- Opening Delimiter -

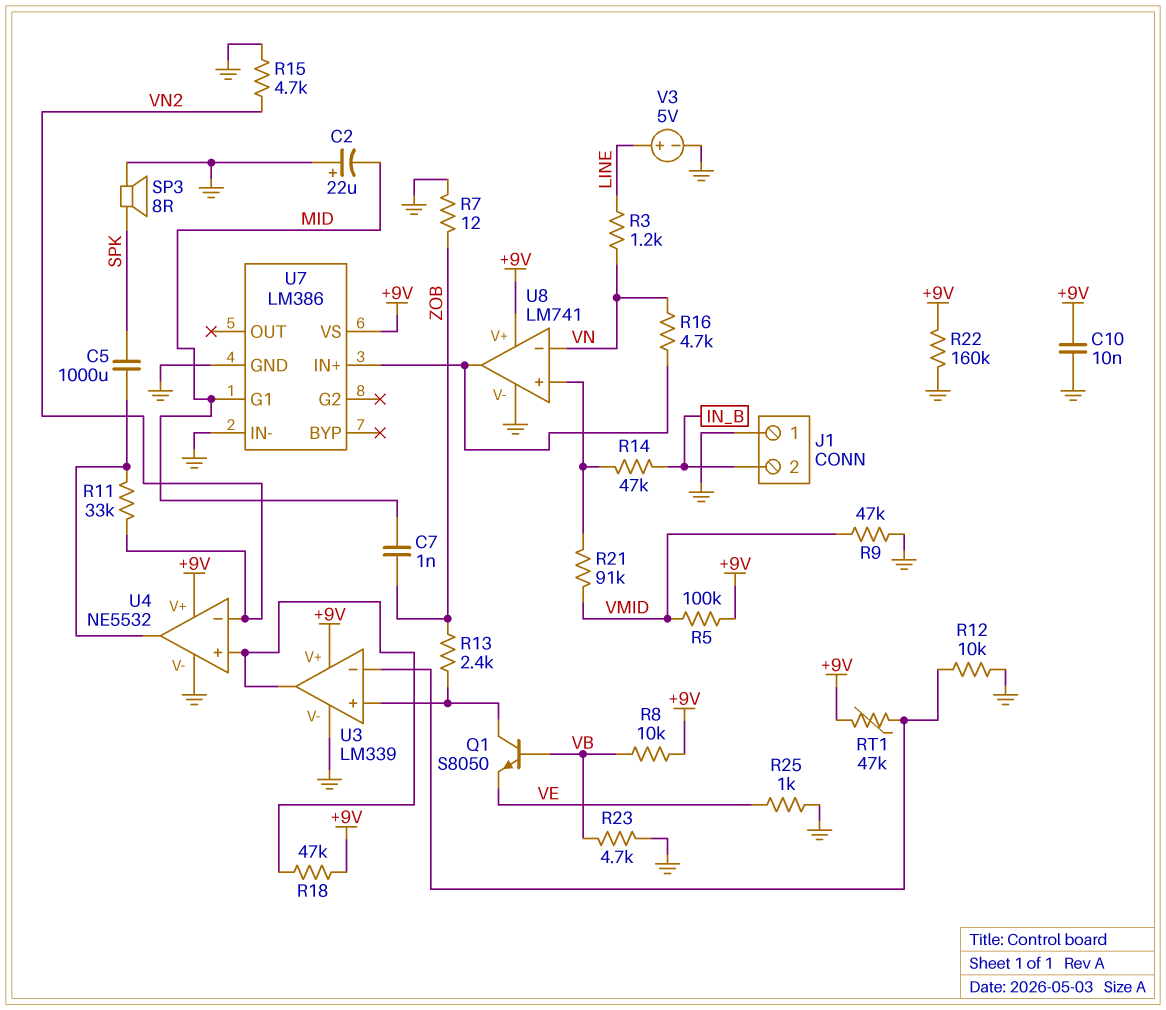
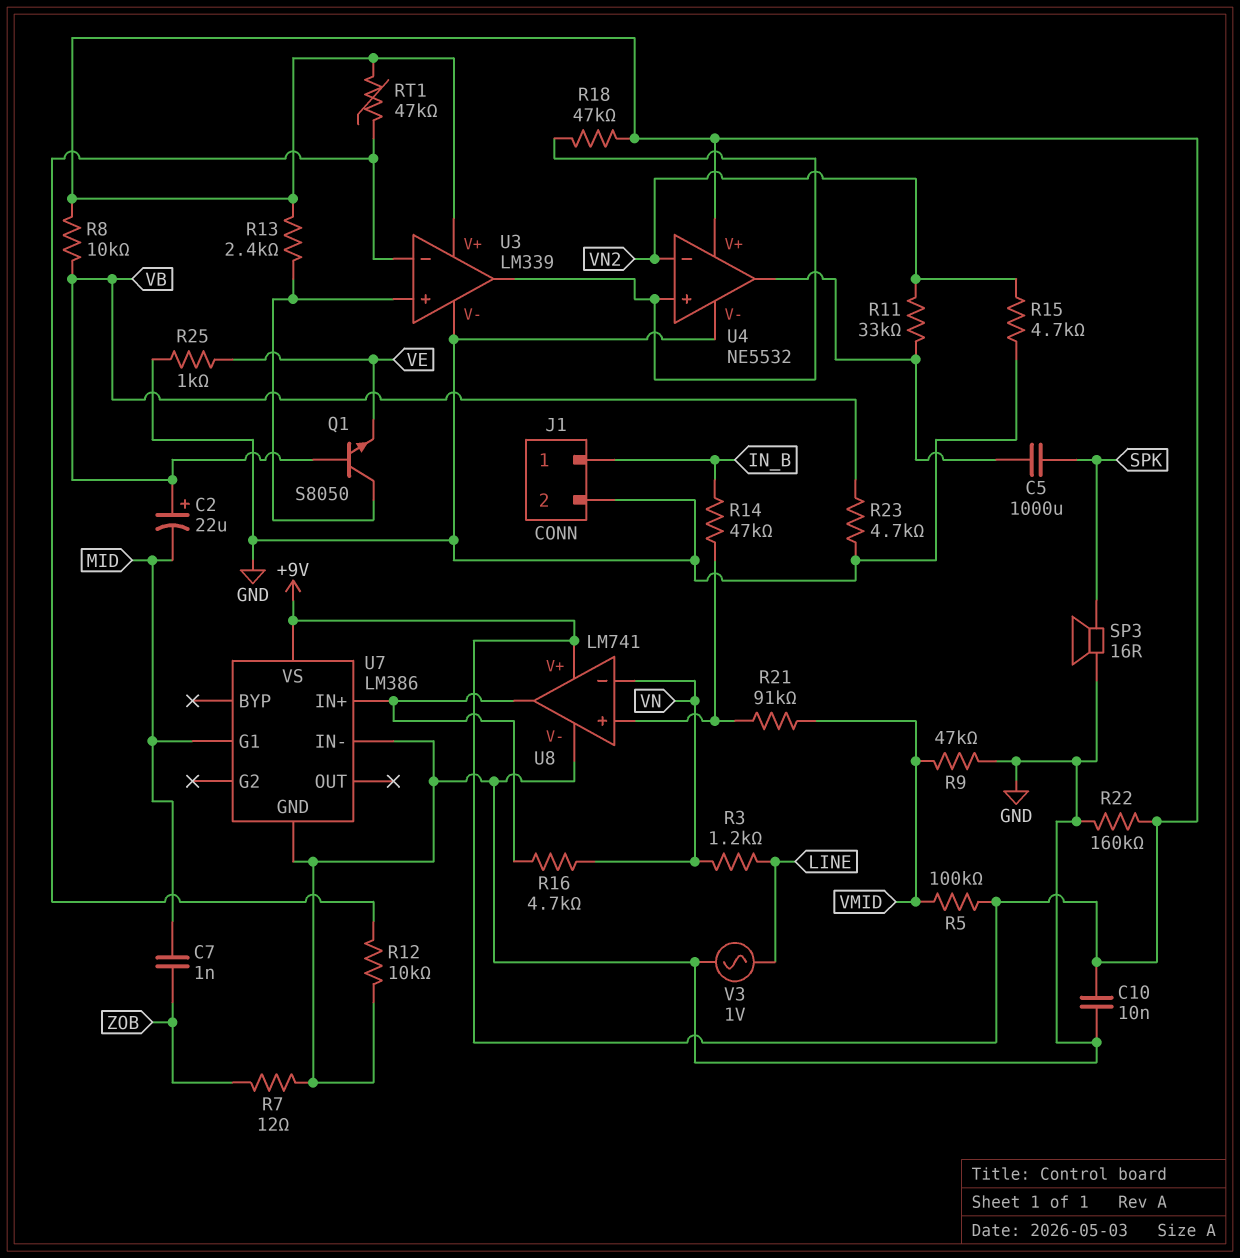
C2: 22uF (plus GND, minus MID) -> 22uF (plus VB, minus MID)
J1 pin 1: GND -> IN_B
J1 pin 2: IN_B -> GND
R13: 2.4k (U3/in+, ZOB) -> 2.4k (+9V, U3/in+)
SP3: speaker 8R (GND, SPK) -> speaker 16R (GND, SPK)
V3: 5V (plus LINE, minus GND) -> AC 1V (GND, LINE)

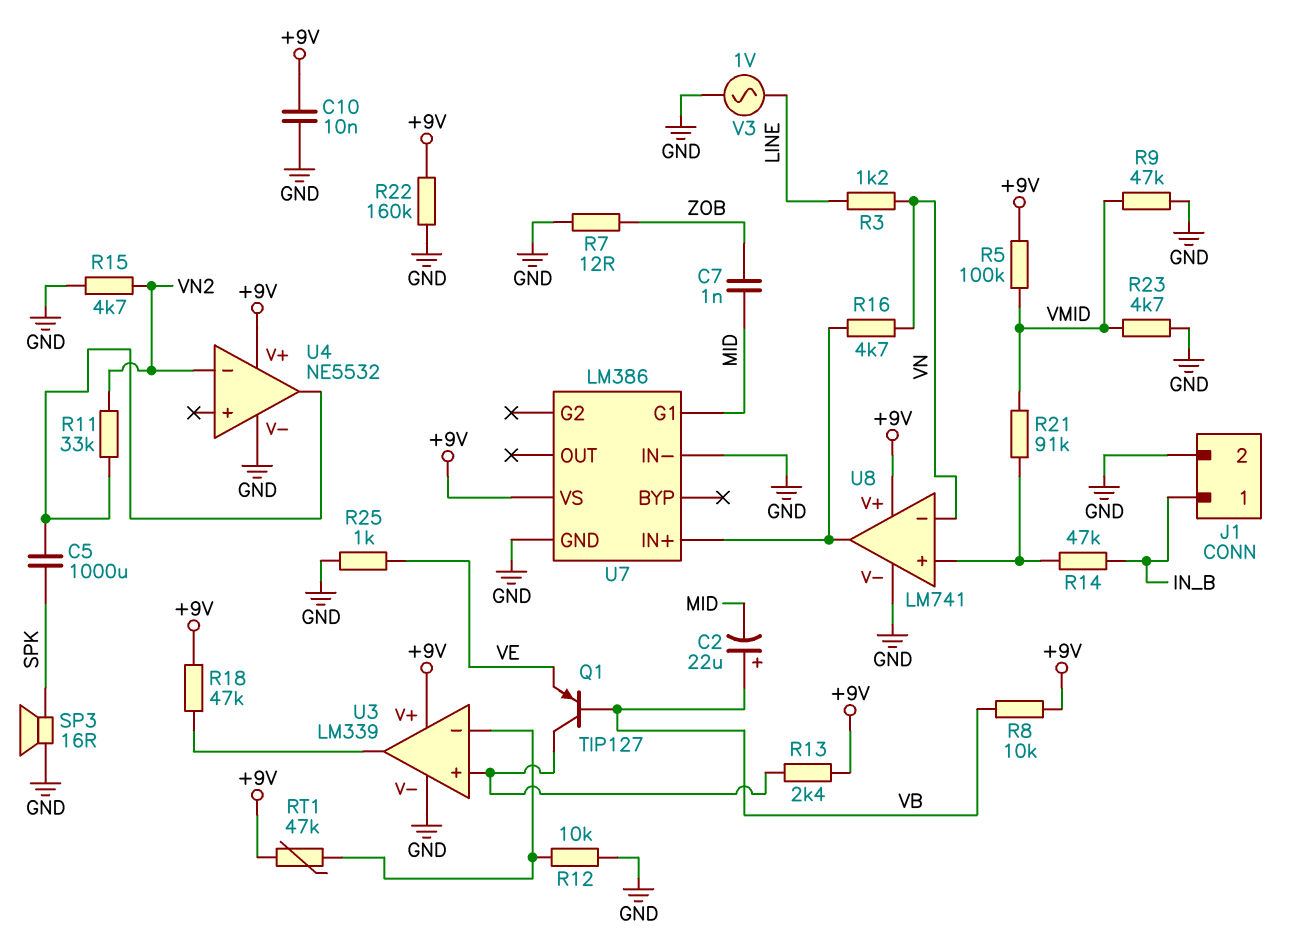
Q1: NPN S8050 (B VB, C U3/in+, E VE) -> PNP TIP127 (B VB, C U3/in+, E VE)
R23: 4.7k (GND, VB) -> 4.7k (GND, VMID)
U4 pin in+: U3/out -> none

- Closing Delimiter -

* Exercise brief
When the line containing "J1 pin 2: IN_B -> GND" is reached, write out that line and each one after it exactly, ending with the last line of the records; pictures are not copied.

* Written response
J1 pin 2: IN_B -> GND
R13: 2.4k (U3/in+, ZOB) -> 2.4k (+9V, U3/in+)
SP3: speaker 8R (GND, SPK) -> speaker 16R (GND, SPK)
V3: 5V (plus LINE, minus GND) -> AC 1V (GND, LINE)

Q1: NPN S8050 (B VB, C U3/in+, E VE) -> PNP TIP127 (B VB, C U3/in+, E VE)
R23: 4.7k (GND, VB) -> 4.7k (GND, VMID)
U4 pin in+: U3/out -> none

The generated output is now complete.